_What to work on_
Your answer must be the records below, given again exactly, with no pictures in it.

━━━━━━━━━━━━━━━━

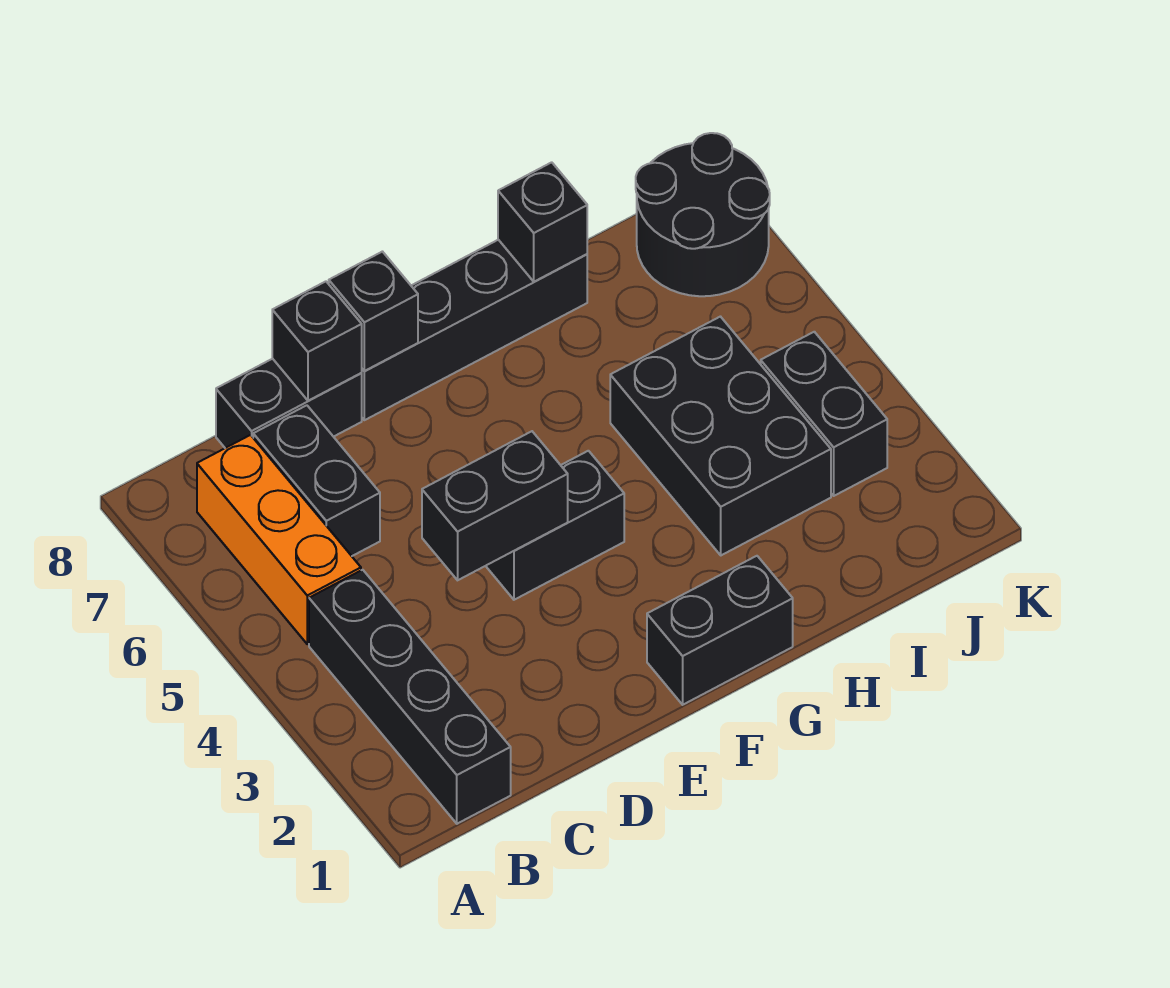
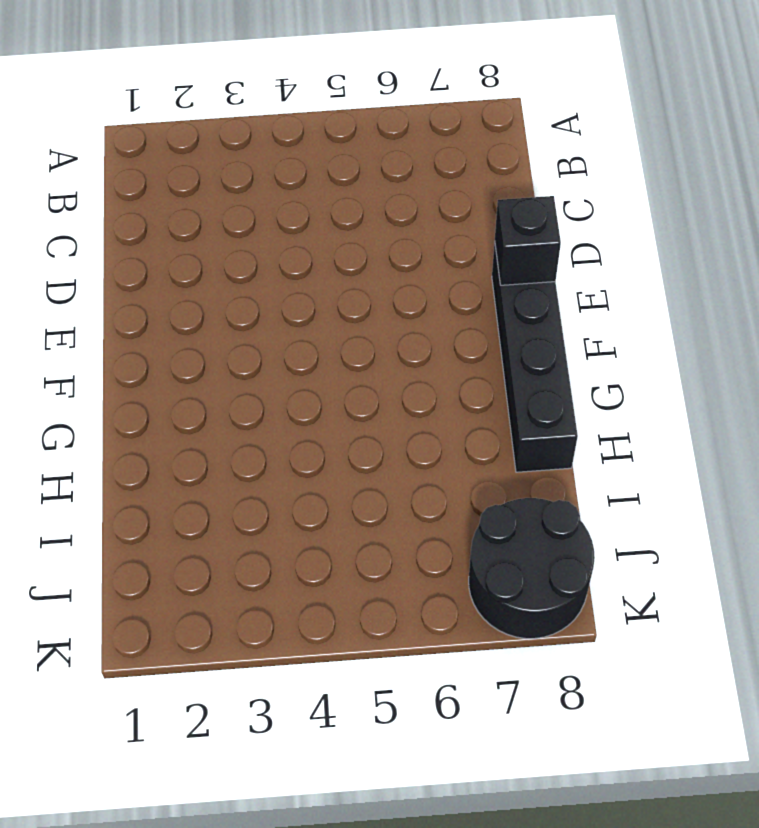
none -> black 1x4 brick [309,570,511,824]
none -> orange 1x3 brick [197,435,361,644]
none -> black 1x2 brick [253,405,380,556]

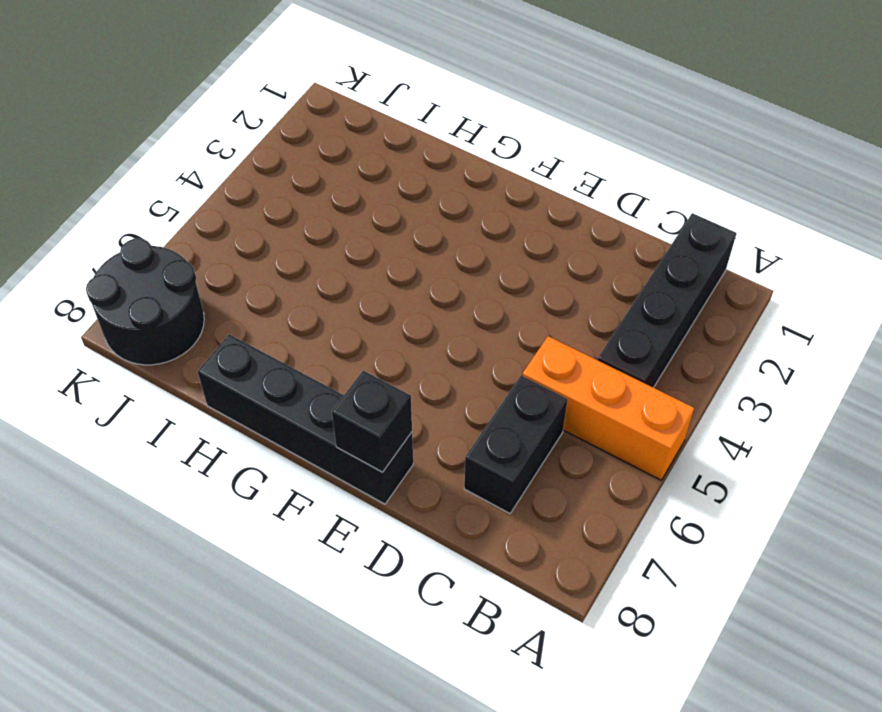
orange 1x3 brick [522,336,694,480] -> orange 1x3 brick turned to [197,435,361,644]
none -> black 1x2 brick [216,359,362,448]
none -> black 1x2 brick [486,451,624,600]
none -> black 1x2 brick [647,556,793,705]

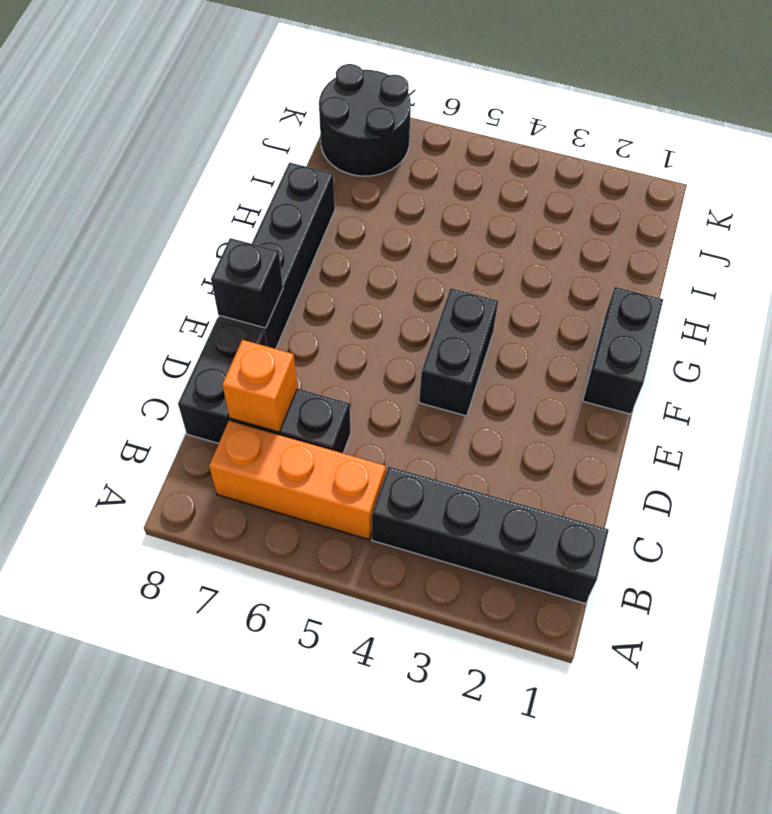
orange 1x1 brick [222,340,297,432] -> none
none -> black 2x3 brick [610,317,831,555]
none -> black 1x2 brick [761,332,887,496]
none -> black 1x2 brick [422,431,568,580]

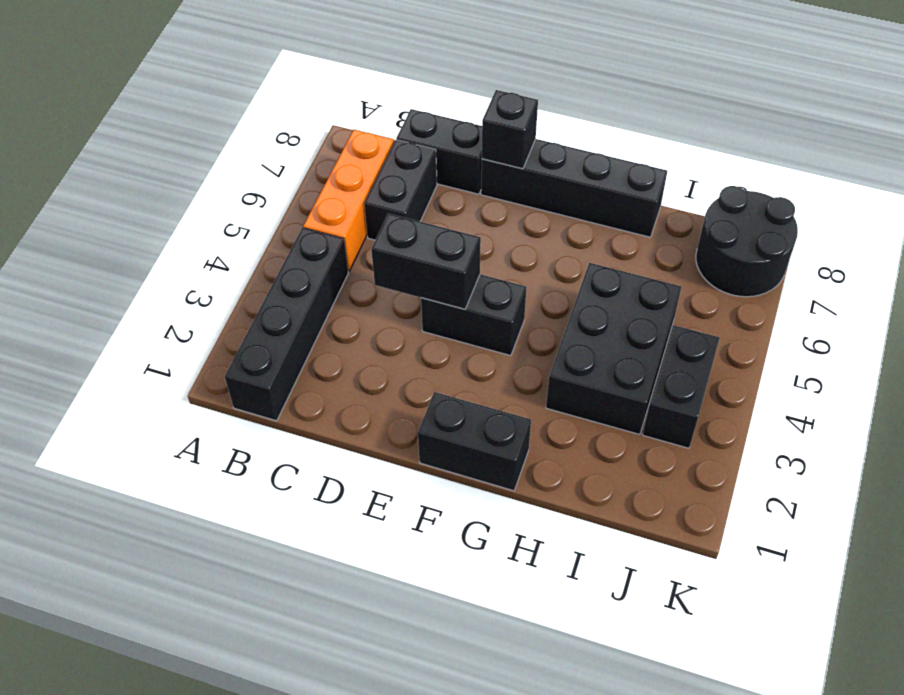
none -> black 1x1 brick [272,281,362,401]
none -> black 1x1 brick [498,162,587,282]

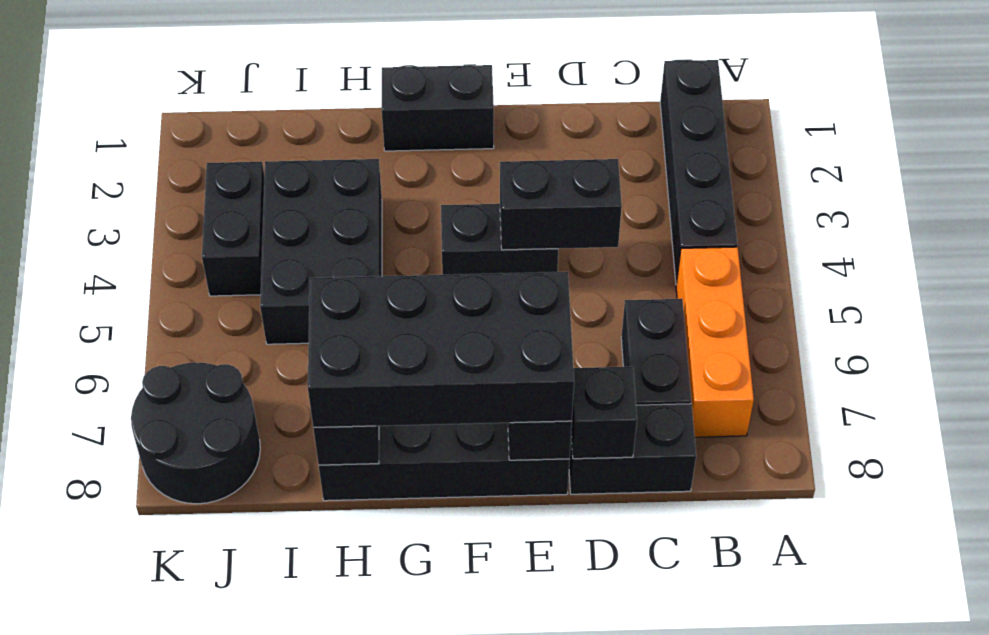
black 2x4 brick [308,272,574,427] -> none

━━━━━━━━━━━━━━━━

_Finished task_
none -> black 1x4 brick [309,570,511,824]
none -> orange 1x3 brick [197,435,361,644]
none -> black 1x2 brick [253,405,380,556]

orange 1x3 brick [522,336,694,480] -> orange 1x3 brick turned to [197,435,361,644]
none -> black 1x2 brick [216,359,362,448]
none -> black 1x2 brick [486,451,624,600]
none -> black 1x2 brick [647,556,793,705]

orange 1x1 brick [222,340,297,432] -> none
none -> black 2x3 brick [610,317,831,555]
none -> black 1x2 brick [761,332,887,496]
none -> black 1x2 brick [422,431,568,580]

none -> black 1x1 brick [272,281,362,401]
none -> black 1x1 brick [498,162,587,282]

black 2x4 brick [308,272,574,427] -> none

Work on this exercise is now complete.